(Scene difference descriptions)
<<<<
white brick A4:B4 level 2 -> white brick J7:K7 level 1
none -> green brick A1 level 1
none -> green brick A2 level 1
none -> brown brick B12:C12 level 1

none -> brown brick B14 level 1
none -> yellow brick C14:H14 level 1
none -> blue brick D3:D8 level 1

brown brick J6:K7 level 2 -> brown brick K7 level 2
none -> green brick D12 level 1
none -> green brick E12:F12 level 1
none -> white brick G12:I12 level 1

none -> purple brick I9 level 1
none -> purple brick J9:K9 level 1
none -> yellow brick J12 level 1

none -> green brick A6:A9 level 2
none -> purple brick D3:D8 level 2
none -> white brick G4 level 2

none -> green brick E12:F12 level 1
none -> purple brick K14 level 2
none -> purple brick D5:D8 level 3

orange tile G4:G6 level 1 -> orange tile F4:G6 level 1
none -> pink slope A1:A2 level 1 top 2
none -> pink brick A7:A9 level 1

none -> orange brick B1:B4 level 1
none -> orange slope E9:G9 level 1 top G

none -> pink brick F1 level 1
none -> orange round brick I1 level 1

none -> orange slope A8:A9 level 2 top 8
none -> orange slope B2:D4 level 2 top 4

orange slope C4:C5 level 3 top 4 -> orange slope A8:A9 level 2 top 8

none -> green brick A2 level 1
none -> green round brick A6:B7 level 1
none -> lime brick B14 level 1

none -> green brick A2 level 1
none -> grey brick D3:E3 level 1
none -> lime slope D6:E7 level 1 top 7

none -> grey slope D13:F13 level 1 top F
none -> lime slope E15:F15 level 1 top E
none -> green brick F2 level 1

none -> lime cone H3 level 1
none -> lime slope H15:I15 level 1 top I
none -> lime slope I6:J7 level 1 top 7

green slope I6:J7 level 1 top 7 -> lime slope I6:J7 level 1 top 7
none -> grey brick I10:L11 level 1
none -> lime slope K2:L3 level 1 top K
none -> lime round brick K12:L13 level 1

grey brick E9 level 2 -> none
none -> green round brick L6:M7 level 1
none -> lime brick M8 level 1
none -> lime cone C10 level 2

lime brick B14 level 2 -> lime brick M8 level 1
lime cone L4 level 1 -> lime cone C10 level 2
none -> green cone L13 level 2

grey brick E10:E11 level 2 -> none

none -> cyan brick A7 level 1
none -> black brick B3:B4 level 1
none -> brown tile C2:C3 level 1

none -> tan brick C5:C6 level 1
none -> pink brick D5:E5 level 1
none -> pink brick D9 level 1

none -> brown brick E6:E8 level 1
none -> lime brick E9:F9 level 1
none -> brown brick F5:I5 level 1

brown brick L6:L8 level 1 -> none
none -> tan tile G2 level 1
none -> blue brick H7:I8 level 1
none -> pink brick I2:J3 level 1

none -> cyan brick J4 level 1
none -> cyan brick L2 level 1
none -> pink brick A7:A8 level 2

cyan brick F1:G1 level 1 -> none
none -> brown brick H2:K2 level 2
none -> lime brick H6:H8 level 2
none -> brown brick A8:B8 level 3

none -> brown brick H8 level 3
>>>>
Would you retype all of the lines shown above, exactly as given?

white brick A4:B4 level 2 -> white brick J7:K7 level 1
none -> green brick A1 level 1
none -> green brick A2 level 1
none -> brown brick B12:C12 level 1

none -> brown brick B14 level 1
none -> yellow brick C14:H14 level 1
none -> blue brick D3:D8 level 1

brown brick J6:K7 level 2 -> brown brick K7 level 2
none -> green brick D12 level 1
none -> green brick E12:F12 level 1
none -> white brick G12:I12 level 1

none -> purple brick I9 level 1
none -> purple brick J9:K9 level 1
none -> yellow brick J12 level 1

none -> green brick A6:A9 level 2
none -> purple brick D3:D8 level 2
none -> white brick G4 level 2

none -> green brick E12:F12 level 1
none -> purple brick K14 level 2
none -> purple brick D5:D8 level 3

orange tile G4:G6 level 1 -> orange tile F4:G6 level 1
none -> pink slope A1:A2 level 1 top 2
none -> pink brick A7:A9 level 1

none -> orange brick B1:B4 level 1
none -> orange slope E9:G9 level 1 top G

none -> pink brick F1 level 1
none -> orange round brick I1 level 1

none -> orange slope A8:A9 level 2 top 8
none -> orange slope B2:D4 level 2 top 4

orange slope C4:C5 level 3 top 4 -> orange slope A8:A9 level 2 top 8

none -> green brick A2 level 1
none -> green round brick A6:B7 level 1
none -> lime brick B14 level 1

none -> green brick A2 level 1
none -> grey brick D3:E3 level 1
none -> lime slope D6:E7 level 1 top 7

none -> grey slope D13:F13 level 1 top F
none -> lime slope E15:F15 level 1 top E
none -> green brick F2 level 1

none -> lime cone H3 level 1
none -> lime slope H15:I15 level 1 top I
none -> lime slope I6:J7 level 1 top 7

green slope I6:J7 level 1 top 7 -> lime slope I6:J7 level 1 top 7
none -> grey brick I10:L11 level 1
none -> lime slope K2:L3 level 1 top K
none -> lime round brick K12:L13 level 1

grey brick E9 level 2 -> none
none -> green round brick L6:M7 level 1
none -> lime brick M8 level 1
none -> lime cone C10 level 2

lime brick B14 level 2 -> lime brick M8 level 1
lime cone L4 level 1 -> lime cone C10 level 2
none -> green cone L13 level 2

grey brick E10:E11 level 2 -> none

none -> cyan brick A7 level 1
none -> black brick B3:B4 level 1
none -> brown tile C2:C3 level 1

none -> tan brick C5:C6 level 1
none -> pink brick D5:E5 level 1
none -> pink brick D9 level 1

none -> brown brick E6:E8 level 1
none -> lime brick E9:F9 level 1
none -> brown brick F5:I5 level 1

brown brick L6:L8 level 1 -> none
none -> tan tile G2 level 1
none -> blue brick H7:I8 level 1
none -> pink brick I2:J3 level 1

none -> cyan brick J4 level 1
none -> cyan brick L2 level 1
none -> pink brick A7:A8 level 2

cyan brick F1:G1 level 1 -> none
none -> brown brick H2:K2 level 2
none -> lime brick H6:H8 level 2
none -> brown brick A8:B8 level 3

none -> brown brick H8 level 3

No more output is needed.